Work instructions —
Reproduce the listing in full. Omit the pictures.

Dataset content —
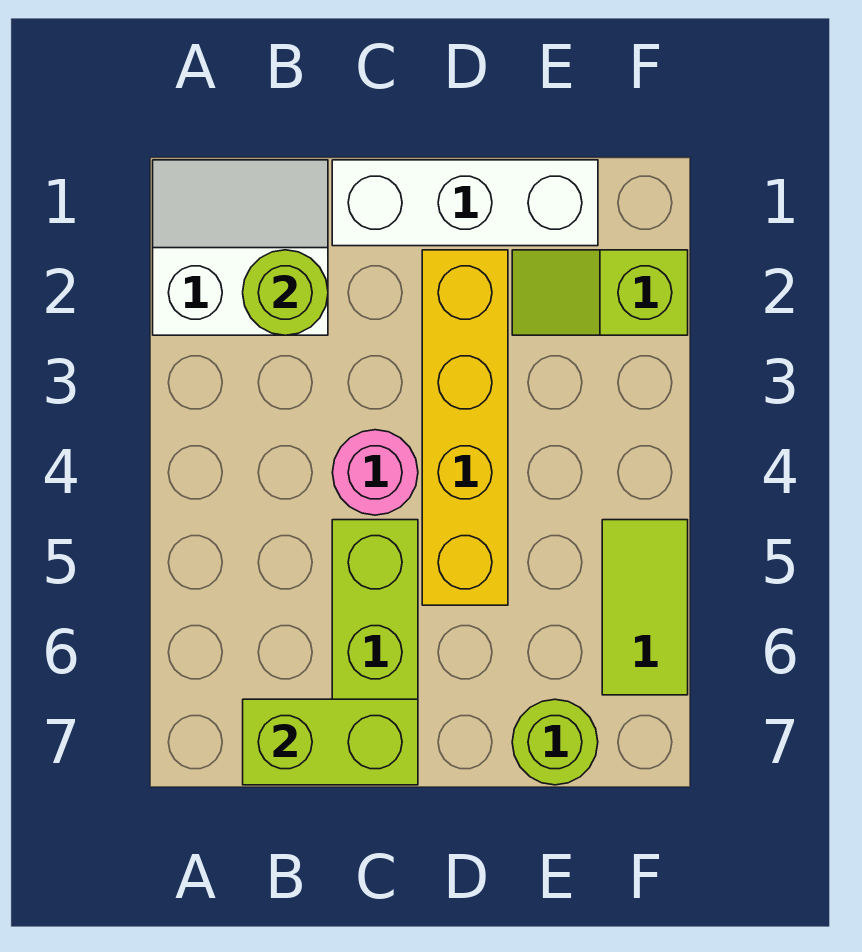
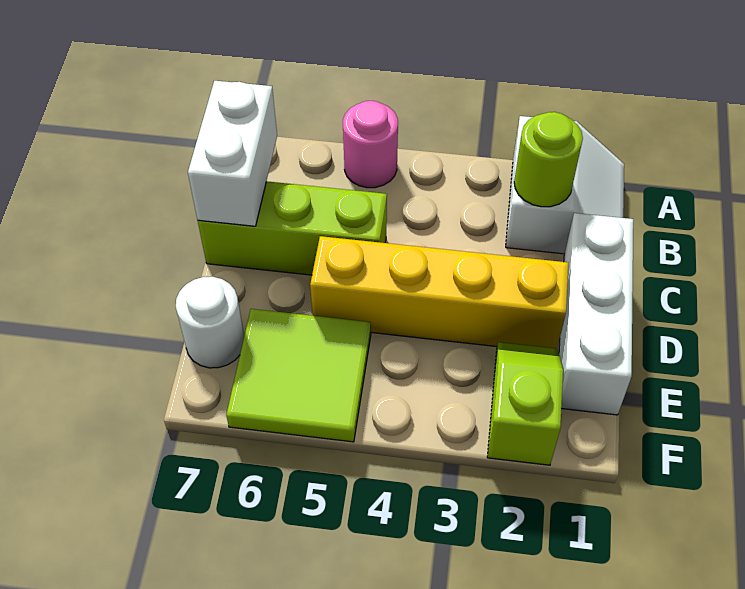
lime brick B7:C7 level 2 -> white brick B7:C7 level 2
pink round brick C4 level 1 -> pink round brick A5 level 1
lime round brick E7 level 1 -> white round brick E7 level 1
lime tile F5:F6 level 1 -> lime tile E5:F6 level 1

Task result —
lime brick B7:C7 level 2 -> white brick B7:C7 level 2
pink round brick C4 level 1 -> pink round brick A5 level 1
lime round brick E7 level 1 -> white round brick E7 level 1
lime tile F5:F6 level 1 -> lime tile E5:F6 level 1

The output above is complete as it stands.